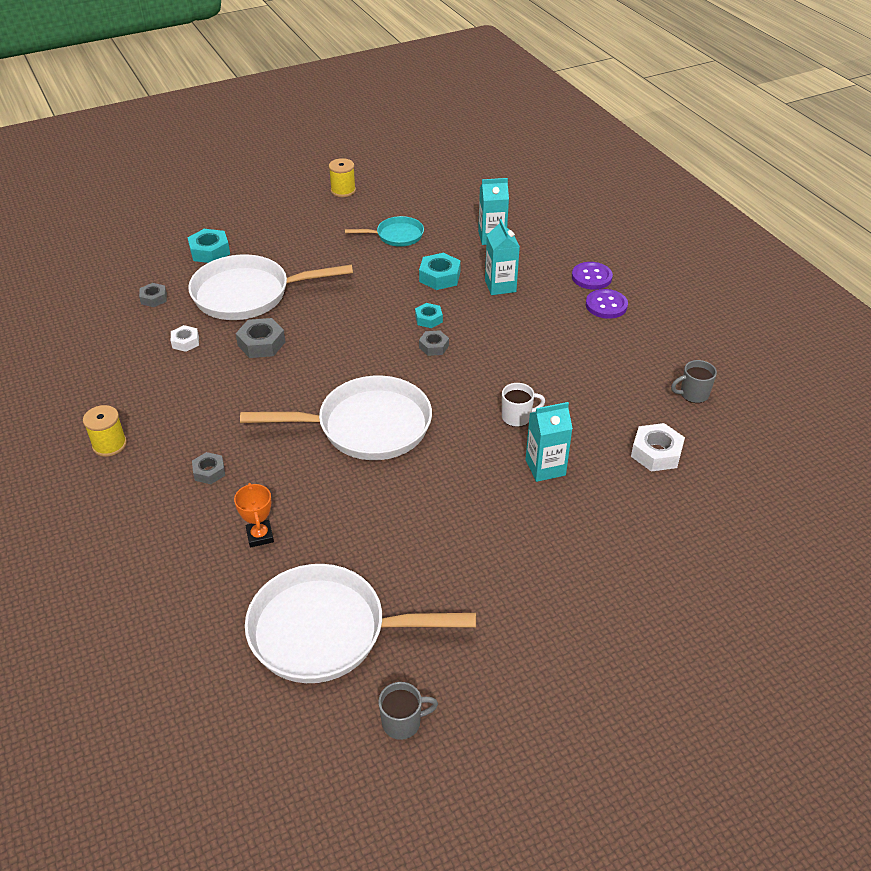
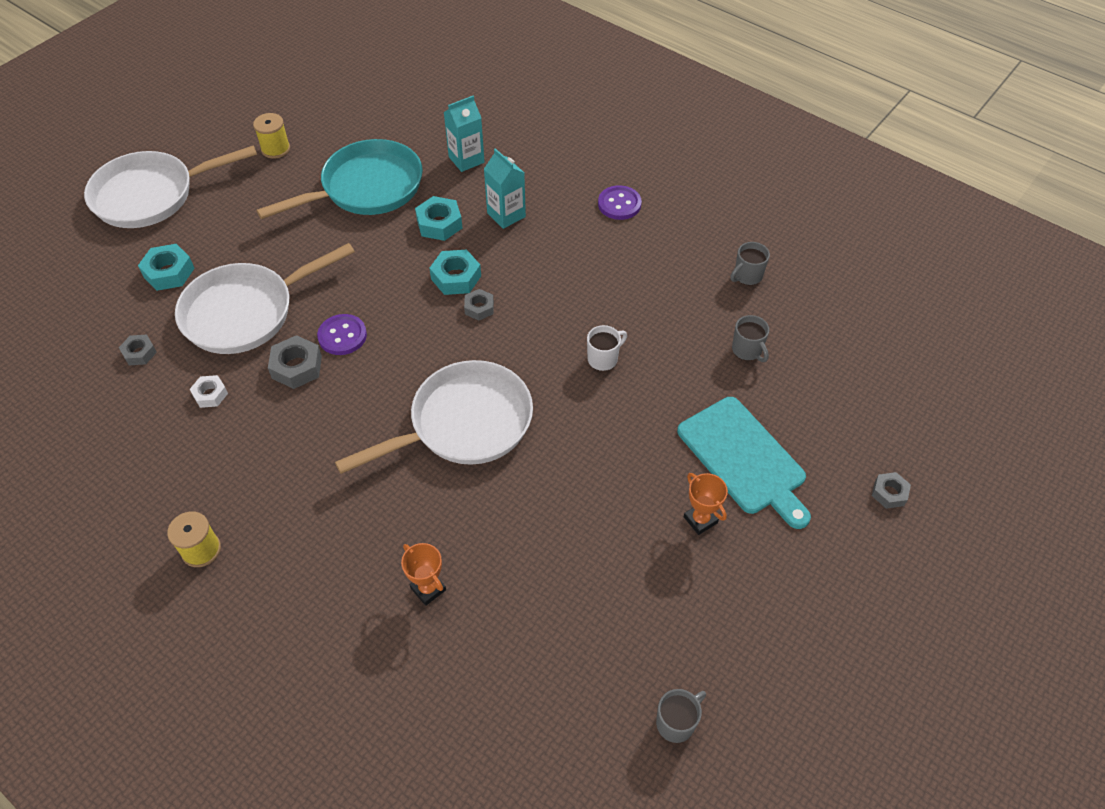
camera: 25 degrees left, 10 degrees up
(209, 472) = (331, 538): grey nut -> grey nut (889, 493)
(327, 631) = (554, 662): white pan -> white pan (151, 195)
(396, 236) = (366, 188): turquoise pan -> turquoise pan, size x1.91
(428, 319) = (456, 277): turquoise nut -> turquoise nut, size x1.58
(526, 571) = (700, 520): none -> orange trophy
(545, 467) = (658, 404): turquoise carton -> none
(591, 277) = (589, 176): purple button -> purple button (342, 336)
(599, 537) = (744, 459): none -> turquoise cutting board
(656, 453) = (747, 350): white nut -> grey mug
* * *
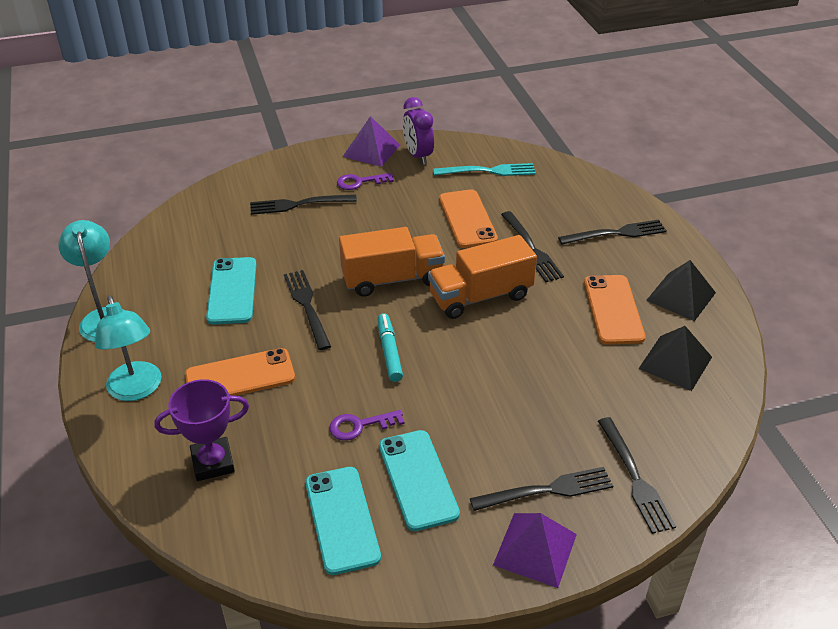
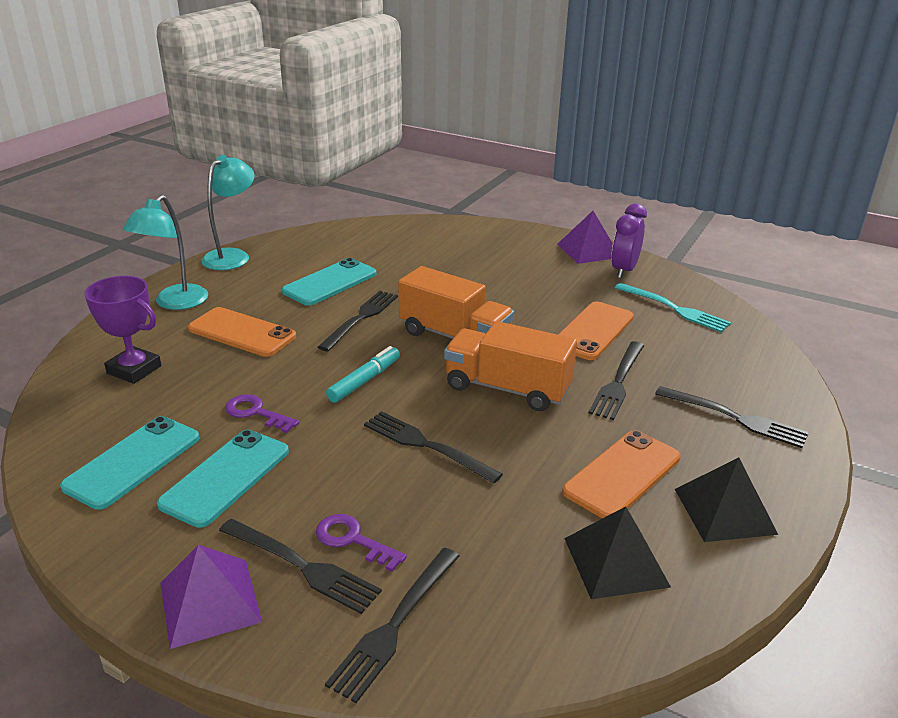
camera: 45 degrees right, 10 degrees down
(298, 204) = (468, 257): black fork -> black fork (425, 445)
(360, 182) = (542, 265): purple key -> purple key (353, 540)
--
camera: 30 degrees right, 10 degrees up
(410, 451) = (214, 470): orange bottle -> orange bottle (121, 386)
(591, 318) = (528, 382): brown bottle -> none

▶ Problem details
Once the line with "(396, 236) = (366, 188): turquoise" is found in the records above, print exactly that line and every line after it through the line with "(656, 453) = (747, 350): white".

▶ Output of the task
(396, 236) = (366, 188): turquoise pan -> turquoise pan, size x1.91
(428, 319) = (456, 277): turquoise nut -> turquoise nut, size x1.58
(526, 571) = (700, 520): none -> orange trophy
(545, 467) = (658, 404): turquoise carton -> none
(591, 277) = (589, 176): purple button -> purple button (342, 336)
(599, 537) = (744, 459): none -> turquoise cutting board
(656, 453) = (747, 350): white nut -> grey mug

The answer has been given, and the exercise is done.